Nothing belongs in the answer except the lines of the material that include "AGND".

• _SOURCE RECORDS_
• • •

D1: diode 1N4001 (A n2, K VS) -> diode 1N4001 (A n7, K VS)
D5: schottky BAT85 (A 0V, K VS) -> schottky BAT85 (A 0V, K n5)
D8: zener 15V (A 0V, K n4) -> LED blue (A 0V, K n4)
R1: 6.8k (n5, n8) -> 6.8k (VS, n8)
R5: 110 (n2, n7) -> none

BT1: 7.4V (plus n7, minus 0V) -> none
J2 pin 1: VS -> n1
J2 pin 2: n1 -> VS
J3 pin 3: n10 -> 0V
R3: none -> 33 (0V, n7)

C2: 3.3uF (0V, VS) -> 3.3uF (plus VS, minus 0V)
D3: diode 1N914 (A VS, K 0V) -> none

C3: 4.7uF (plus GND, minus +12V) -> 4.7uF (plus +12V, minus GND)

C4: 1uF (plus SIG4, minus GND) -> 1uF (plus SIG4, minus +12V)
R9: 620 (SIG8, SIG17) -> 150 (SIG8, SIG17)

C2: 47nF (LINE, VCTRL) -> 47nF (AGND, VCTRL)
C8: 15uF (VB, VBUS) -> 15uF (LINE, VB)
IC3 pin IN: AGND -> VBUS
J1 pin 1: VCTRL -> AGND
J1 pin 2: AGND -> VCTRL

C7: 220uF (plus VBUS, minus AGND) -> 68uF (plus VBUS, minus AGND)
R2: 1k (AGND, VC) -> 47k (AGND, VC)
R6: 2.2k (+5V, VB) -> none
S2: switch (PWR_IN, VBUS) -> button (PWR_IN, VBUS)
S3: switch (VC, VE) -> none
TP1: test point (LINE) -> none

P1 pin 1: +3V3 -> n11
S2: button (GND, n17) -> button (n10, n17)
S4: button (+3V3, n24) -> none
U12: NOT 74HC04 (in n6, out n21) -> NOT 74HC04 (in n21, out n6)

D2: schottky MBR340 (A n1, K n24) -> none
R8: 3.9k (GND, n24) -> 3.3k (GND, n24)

• • •

• _EXERCISE RESPONSE_
C2: 47nF (LINE, VCTRL) -> 47nF (AGND, VCTRL)
IC3 pin IN: AGND -> VBUS
J1 pin 1: VCTRL -> AGND
J1 pin 2: AGND -> VCTRL
C7: 220uF (plus VBUS, minus AGND) -> 68uF (plus VBUS, minus AGND)
R2: 1k (AGND, VC) -> 47k (AGND, VC)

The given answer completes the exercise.